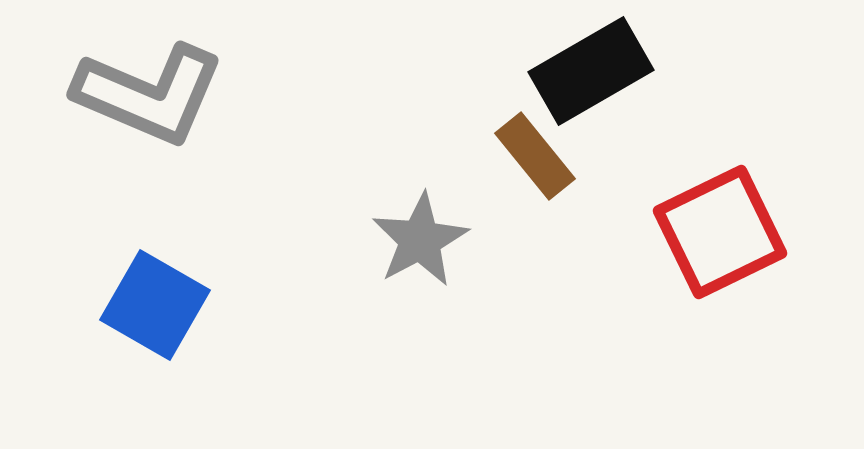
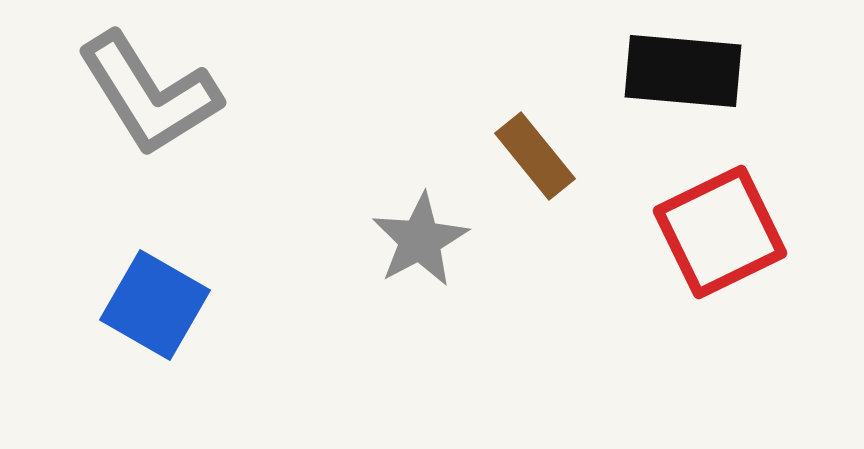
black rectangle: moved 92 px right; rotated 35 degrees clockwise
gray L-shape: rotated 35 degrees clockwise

==

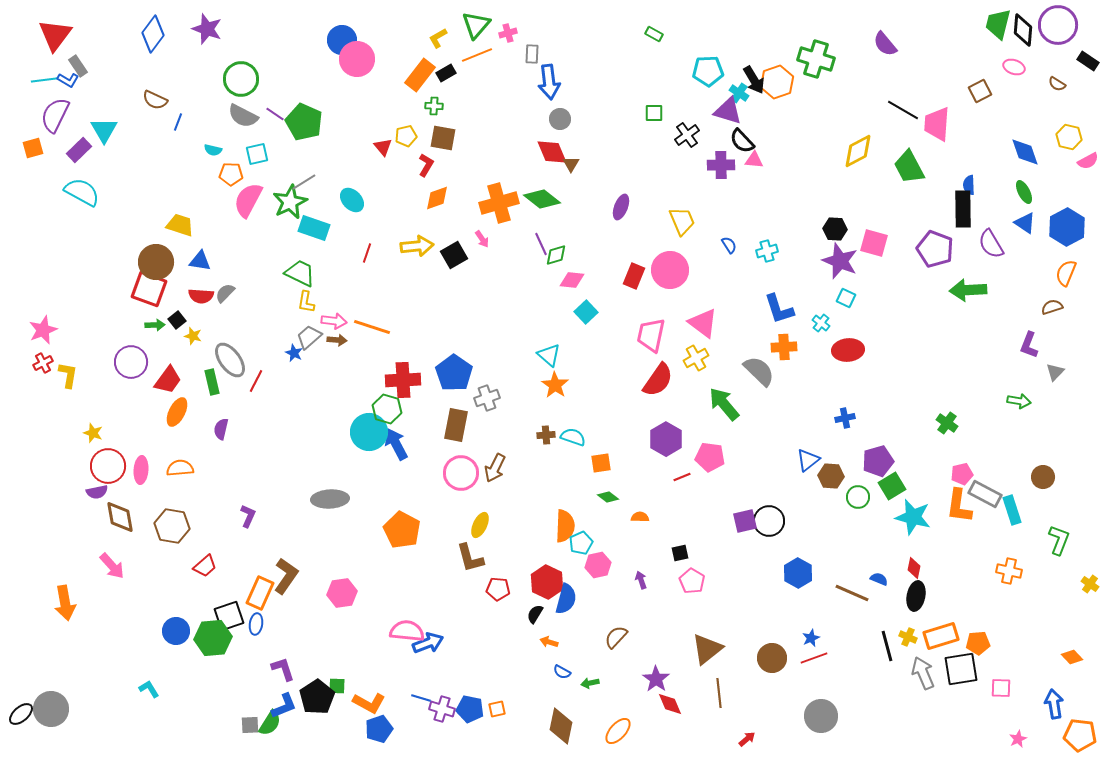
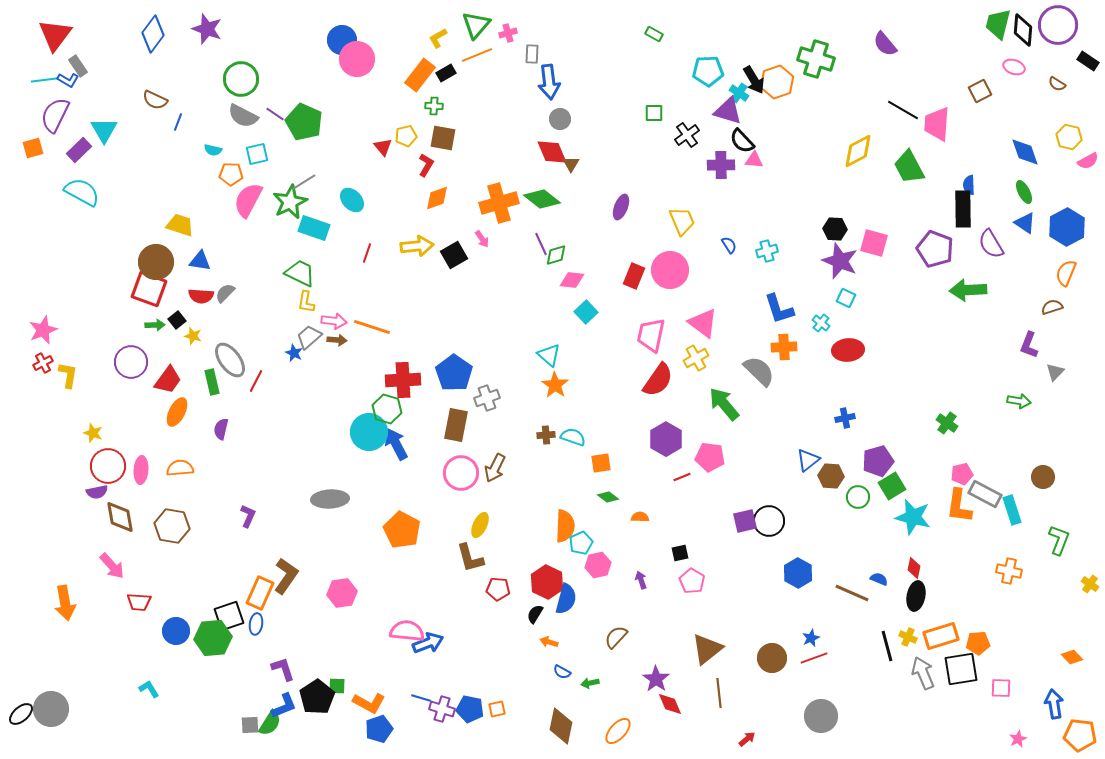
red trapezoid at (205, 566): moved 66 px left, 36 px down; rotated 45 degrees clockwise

==

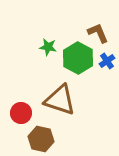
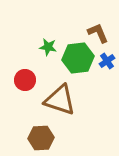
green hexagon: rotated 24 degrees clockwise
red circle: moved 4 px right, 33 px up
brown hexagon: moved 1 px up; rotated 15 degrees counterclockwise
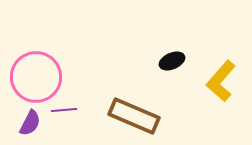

__What is required__
I'd like the lines above from the one with "red circle: moved 4 px right, 33 px up" up to and including the one with "brown hexagon: moved" copied exactly, with no other lines.

__Reply__
red circle: moved 4 px right, 33 px up
brown hexagon: moved 1 px up; rotated 15 degrees counterclockwise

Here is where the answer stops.